═══ Extracted records ═══
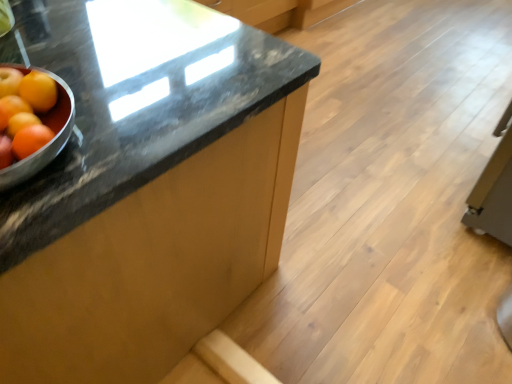
Identify the location of black granite countertop at center. (134, 95).

At what (x,y) coordinates should I click in order to perform the action: click on orange matte grapefruit at left. Please return your answer as a coordinate pair (x, y). Image resolution: width=512 pixels, height=384 pixels. Looking at the image, I should click on (24, 113).

Measure the distance between orange matte at left and camera.

56.25 centimeters.

You are a GUI agent. You are given a task and a screenshot of the screen. Output one action in this format:
    pyautogui.click(x=<x>, y=<y>)
    Task: Click on the orange matte at left
    This screenshot has width=512, height=384.
    Given the screenshot: What is the action you would take?
    pyautogui.click(x=11, y=109)

Where is `orange matte at left`? Image resolution: width=512 pixels, height=384 pixels. orange matte at left is located at coordinates (38, 91).

At what (x,y) coordinates should I click in order to perform the action: click on black granite countertop at center. Please return your answer as a coordinate pair (x, y). Looking at the image, I should click on (134, 95).

In terms of height, does orange matte at left look taller or shorter compared to orange matte at left?

Considering their sizes, orange matte at left has less height than orange matte at left.

Which of these two, orange matte at left or orange matte at left, is smaller?

With smaller size is orange matte at left.

From the image's perspective, is orange matte at left under orange matte at left?

Indeed, from the image's perspective, orange matte at left is shown beneath orange matte at left.

Who is taller, orange matte grapefruit at left or black granite countertop at center?

With more height is black granite countertop at center.

Is orange matte grapefruit at left facing away from black granite countertop at center?

No, orange matte grapefruit at left is not facing the opposite direction of black granite countertop at center.

I want to click on grapefruit below the black granite countertop at center (from the image's perspective), so click(24, 113).

Is black granite countertop at center outside of orange matte at left?

Yes, black granite countertop at center is not within orange matte at left.

Is orange matte at left at the back of black granite countertop at center?

No.

Which is more to the right, black granite countertop at center or orange matte at left?

orange matte at left is more to the right.

Is black granite countertop at center next to orange matte at left and touching it?

No, black granite countertop at center is not beside orange matte at left.

From the image's perspective, between orange matte at left and black granite countertop at center, who is located below?

black granite countertop at center.

Between orange matte at left and black granite countertop at center, which one appears on the right side from the viewer's perspective?

orange matte at left.

Who is taller, orange matte at left or black granite countertop at center?

Standing taller between the two is black granite countertop at center.

Which of these two, orange matte at left or black granite countertop at center, is bigger?

With larger size is black granite countertop at center.

Visually, is orange matte at left positioned to the left or to the right of black granite countertop at center?

From the image, it's evident that orange matte at left is to the right of black granite countertop at center.

Is the position of orange matte at left more distant than that of black granite countertop at center?

Yes, orange matte at left is further from the viewer.

Considering the sizes of objects orange matte at left and black granite countertop at center in the image provided, who is wider, orange matte at left or black granite countertop at center?

black granite countertop at center is wider.

Between orange matte at left and black granite countertop at center, which one has smaller size?

With smaller size is orange matte at left.

Is orange matte grapefruit at left next to orange matte at left and touching it?

→ Yes.

Is orange matte grapefruit at left turned away from orange matte at left?

No, orange matte grapefruit at left's orientation is not away from orange matte at left.

From their relative heights in the image, would you say orange matte grapefruit at left is taller or shorter than orange matte at left?

Clearly, orange matte grapefruit at left is shorter compared to orange matte at left.

Which object is more forward, orange matte grapefruit at left or orange matte at left?

orange matte grapefruit at left is in front.

From a real-world perspective, is black granite countertop at center located beneath orange matte grapefruit at left?

Yes, from a real-world perspective, black granite countertop at center is below orange matte grapefruit at left.

Can you confirm if black granite countertop at center is smaller than orange matte grapefruit at left?

Incorrect, black granite countertop at center is not smaller in size than orange matte grapefruit at left.

From the image's perspective, which object appears higher, black granite countertop at center or orange matte grapefruit at left?

black granite countertop at center is shown above in the image.

Is black granite countertop at center facing away from orange matte grapefruit at left?

No, black granite countertop at center is not facing away from orange matte grapefruit at left.

Locate an element on the screen. tangerine above the orange matte at left (from the image's perspective) is located at coordinates (38, 91).

Locate an element on the screen. countertop on the left of orange matte grapefruit at left is located at coordinates tap(134, 95).

From the image, which object appears to be farther from orange matte at left, black granite countertop at center or orange matte grapefruit at left?

black granite countertop at center lies further to orange matte at left than the other object.

Looking at the image, which one is located further to orange matte at left, black granite countertop at center or orange matte grapefruit at left?

black granite countertop at center is further to orange matte at left.

Considering their positions, is orange matte at left positioned closer to black granite countertop at center than orange matte grapefruit at left?

Among the two, orange matte grapefruit at left is located nearer to black granite countertop at center.

When comparing their distances from black granite countertop at center, does orange matte at left or orange matte at left seem closer?

The object closer to black granite countertop at center is orange matte at left.

Considering their positions, is black granite countertop at center positioned closer to orange matte grapefruit at left than orange matte at left?

orange matte at left.

Considering their positions, is orange matte at left positioned further to orange matte at left than orange matte grapefruit at left?

orange matte at left.

Estimate the real-world distances between objects in this image. Which object is closer to orange matte grapefruit at left, orange matte at left or orange matte at left?

Among the two, orange matte at left is located nearer to orange matte grapefruit at left.

Looking at the image, which one is located further to orange matte at left, orange matte at left or orange matte grapefruit at left?

The object further to orange matte at left is orange matte at left.

Where is `tangerine between black granite countertop at center and orange matte grapefruit at left from left to right`? This screenshot has width=512, height=384. tangerine between black granite countertop at center and orange matte grapefruit at left from left to right is located at coordinates (38, 91).

Locate an element on the screen. orange between orange matte at left and orange matte grapefruit at left in the vertical direction is located at coordinates (11, 109).

Find the location of `orange between black granite countertop at center and orange matte grapefruit at left in the horizontal direction`. orange between black granite countertop at center and orange matte grapefruit at left in the horizontal direction is located at coordinates (11, 109).

Find the location of `orange between black granite countertop at center and orange matte at left in the front-back direction`. orange between black granite countertop at center and orange matte at left in the front-back direction is located at coordinates (11, 109).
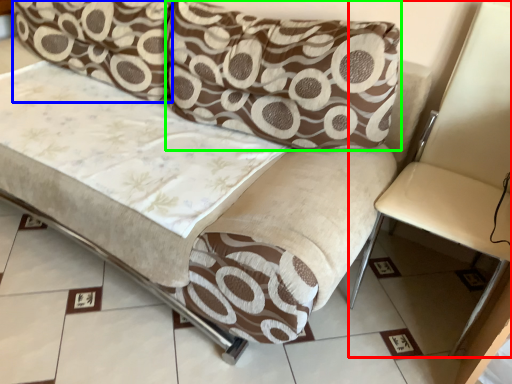
Question: Which is nearer to the armchair (highlighted by a red box)? pillow (highlighted by a blue box) or pillow (highlighted by a green box).

Choices:
 (A) pillow
 (B) pillow

Answer: (B)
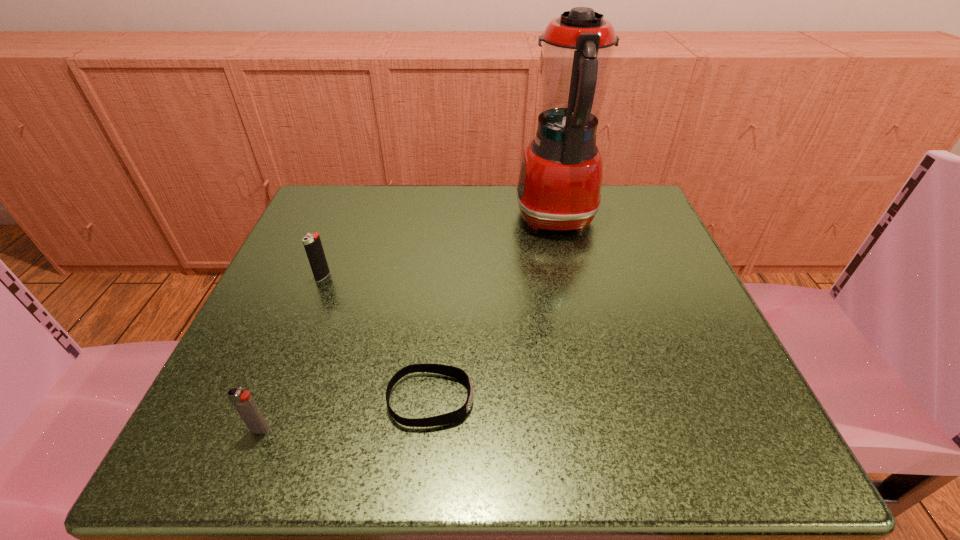
Locate an element on the screen. Image resolution: width=960 pixels, height=540 pixels. blank space located 0.150m on the back of the nearer igniter is located at coordinates (297, 339).

Locate an element on the screen. This screenshot has height=540, width=960. vacant space located on the display of the shortest object is located at coordinates (538, 400).

Where is `object located at the far edge`? The height and width of the screenshot is (540, 960). object located at the far edge is located at coordinates (560, 179).

You are a GUI agent. You are given a task and a screenshot of the screen. Output one action in this format:
    pyautogui.click(x=<x>, y=<y>)
    Task: Click on the igniter present at the near edge
    
    Given the screenshot: What is the action you would take?
    pyautogui.click(x=243, y=402)

The width and height of the screenshot is (960, 540). I want to click on wristband that is at the near edge, so click(451, 371).

Find the location of a particular element. object located at the right edge is located at coordinates pyautogui.click(x=560, y=179).

This screenshot has height=540, width=960. I want to click on object situated at the near left corner, so click(243, 402).

The image size is (960, 540). Find the location of `object that is positioned at the far right corner`. object that is positioned at the far right corner is located at coordinates (560, 179).

In the image, there is a desktop. At what (x,y) coordinates should I click in order to perform the action: click on vacant space at the far edge. Please return your answer as a coordinate pair (x, y). Looking at the image, I should click on (471, 240).

Image resolution: width=960 pixels, height=540 pixels. Identify the location of vacant region at the near edge of the desktop. (337, 421).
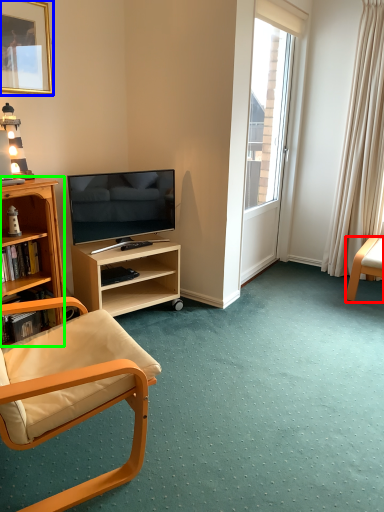
Question: Considering the real-world distances, which object is farthest from chair (highlighted by a red box)? picture frame (highlighted by a blue box) or desk (highlighted by a green box)?

Choices:
 (A) picture frame
 (B) desk

Answer: (A)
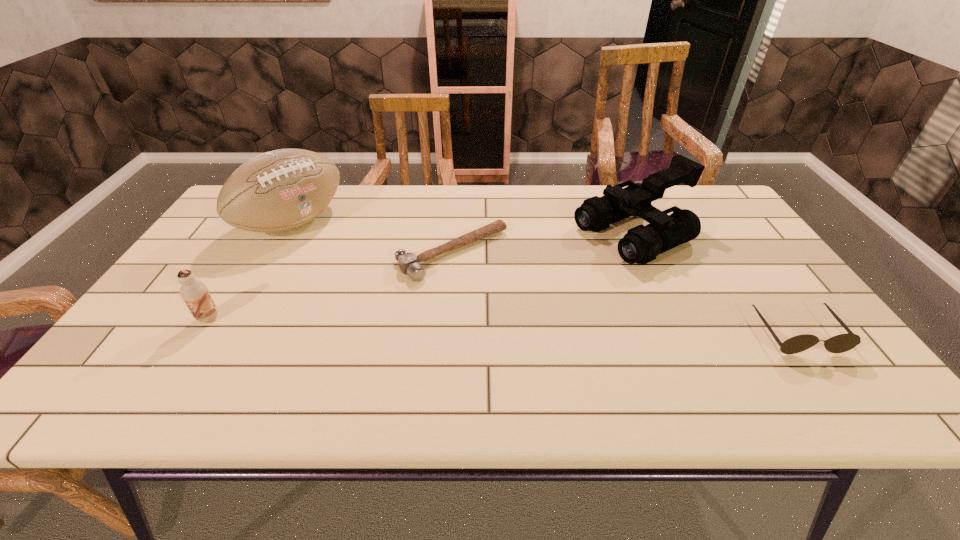
Locate an element on the screen. The width and height of the screenshot is (960, 540). vacant space located 0.290m on the laces of the football (American) is located at coordinates (387, 285).

Locate an element on the screen. This screenshot has height=540, width=960. free space located 0.260m on the laces of the football (American) is located at coordinates tap(379, 280).

Where is `vacant space located 0.100m on the striking face of the hammer`? The image size is (960, 540). vacant space located 0.100m on the striking face of the hammer is located at coordinates (509, 300).

Identify the location of free location located on the striking face of the hammer. The height and width of the screenshot is (540, 960). (530, 319).

Identify the location of free spot located on the striking face of the hammer. The height and width of the screenshot is (540, 960). (509, 300).

Locate an element on the screen. The width and height of the screenshot is (960, 540). vacant space located on the front lenses of the second object from right to left is located at coordinates (531, 278).

Image resolution: width=960 pixels, height=540 pixels. In order to click on free space located on the front lenses of the second object from right to left in this screenshot , I will do `click(531, 278)`.

Find the location of `vacant region located 0.220m on the front lenses of the second object from right to left`. vacant region located 0.220m on the front lenses of the second object from right to left is located at coordinates (525, 280).

Find the location of `football (American) present at the far edge`. football (American) present at the far edge is located at coordinates (280, 190).

Locate an element on the screen. This screenshot has width=960, height=540. binoculars that is positioned at the far edge is located at coordinates (641, 244).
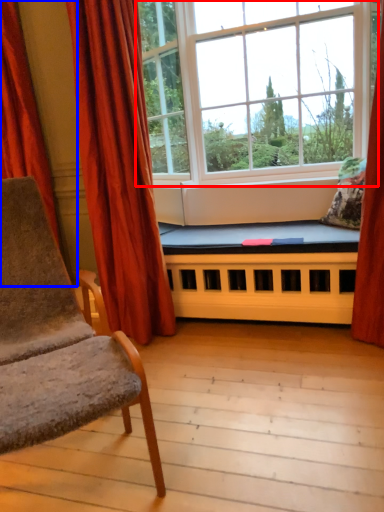
Question: Which object appears farthest to the camera in this image, window (highlighted by a red box) or curtain (highlighted by a blue box)?

Choices:
 (A) window
 (B) curtain

Answer: (B)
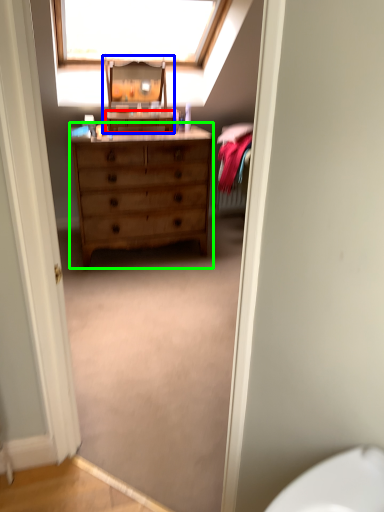
Question: Which is nearer to the cabinetry (highlighted by a red box)? changing table (highlighted by a blue box) or chest of drawers (highlighted by a green box).

Choices:
 (A) changing table
 (B) chest of drawers

Answer: (A)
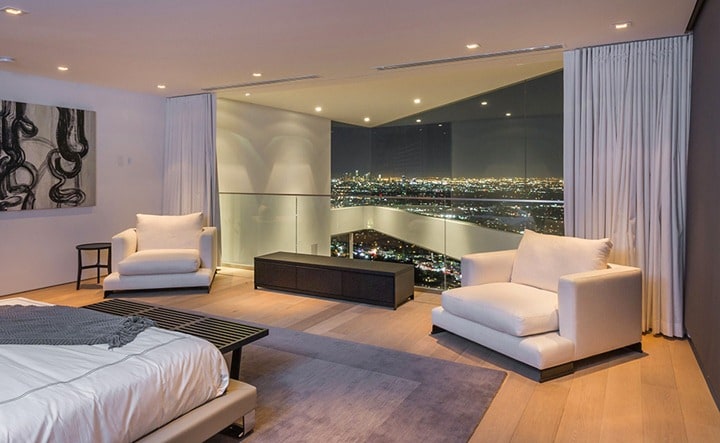
Where is `lights`? This screenshot has width=720, height=443. lights is located at coordinates (415, 96).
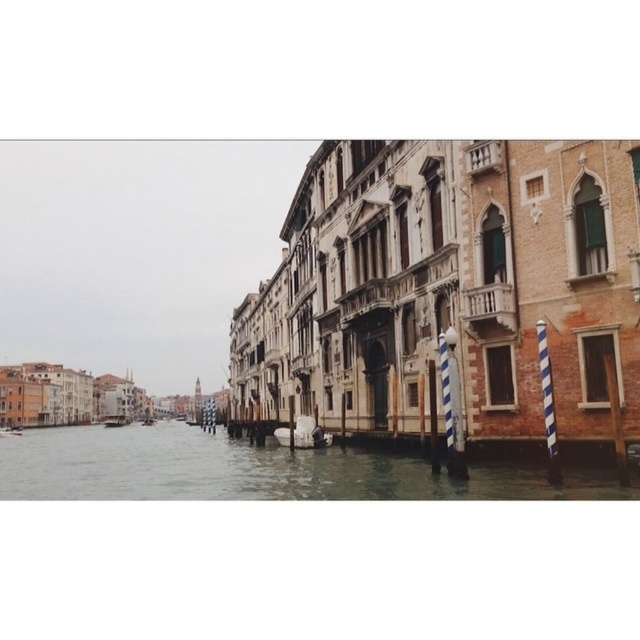
Question: Which object is farther from the camera taking this photo?

Choices:
 (A) white glossy boat at center
 (B) clear water at center
 (C) wooden boat at center

Answer: (C)

Question: Is clear water at center positioned behind white glossy boat at center?

Choices:
 (A) no
 (B) yes

Answer: (A)

Question: Which point is closer to the camera?

Choices:
 (A) wooden boat at center
 (B) white glossy boat at center
 (C) clear water at center

Answer: (C)

Question: Observing the image, what is the correct spatial positioning of clear water at center in reference to white glossy boat at center?

Choices:
 (A) right
 (B) left

Answer: (B)

Question: Which point is farther to the camera?

Choices:
 (A) (310, 417)
 (B) (109, 426)
 (C) (54, 490)

Answer: (B)

Question: Is clear water at center below white glossy boat at center?

Choices:
 (A) yes
 (B) no

Answer: (A)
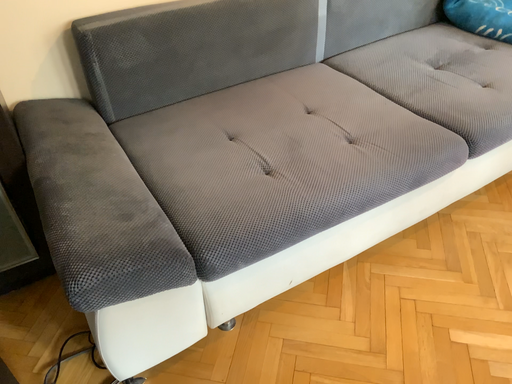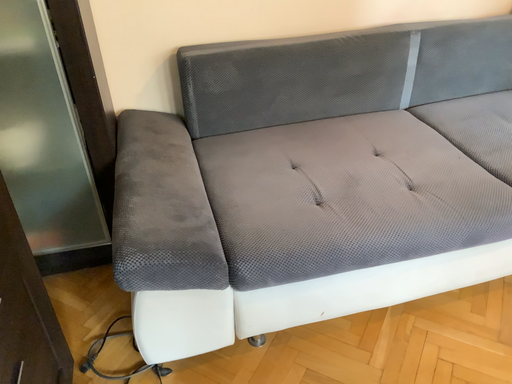
Question: Which way did the camera rotate in the video?

Choices:
 (A) rotated right
 (B) rotated left

Answer: (B)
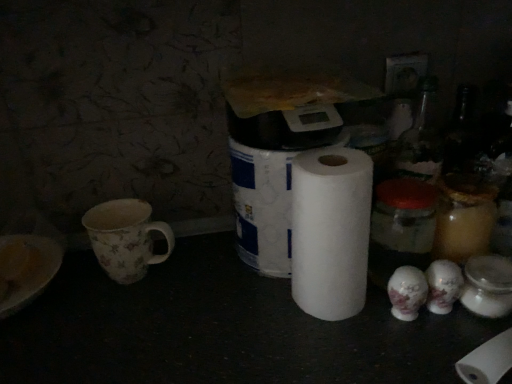
Question: Is white matte paper towel at center not inside white matte toilet paper at center?

Choices:
 (A) yes
 (B) no

Answer: (A)

Question: Is the position of white matte paper towel at center more distant than that of white matte toilet paper at center?

Choices:
 (A) no
 (B) yes

Answer: (A)

Question: Is white matte paper towel at center looking in the opposite direction of white matte toilet paper at center?

Choices:
 (A) yes
 (B) no

Answer: (A)

Question: Considering the relative sizes of white matte paper towel at center and white matte toilet paper at center in the image provided, is white matte paper towel at center taller than white matte toilet paper at center?

Choices:
 (A) yes
 (B) no

Answer: (B)

Question: Considering the relative sizes of white matte paper towel at center and white matte toilet paper at center in the image provided, is white matte paper towel at center bigger than white matte toilet paper at center?

Choices:
 (A) no
 (B) yes

Answer: (A)

Question: From the image's perspective, is floral-patterned ceramic mug at left positioned above or below white matte paper towel at center?

Choices:
 (A) above
 (B) below

Answer: (B)

Question: Do you think floral-patterned ceramic mug at left is within white matte paper towel at center, or outside of it?

Choices:
 (A) inside
 (B) outside

Answer: (B)

Question: Is point (118, 203) closer or farther from the camera than point (324, 258)?

Choices:
 (A) farther
 (B) closer

Answer: (A)

Question: Is floral-patterned ceramic mug at left taller or shorter than white matte paper towel at center?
═══
* _Task item_:
Identify each line in the items above that contains the word "wider", and copy those lines.

* _Output for this task_:
Considering the sizes of objects orange matte at left and black granite countertop at center in the image provided, who is wider, orange matte at left or black granite countertop at center?
black granite countertop at center is wider.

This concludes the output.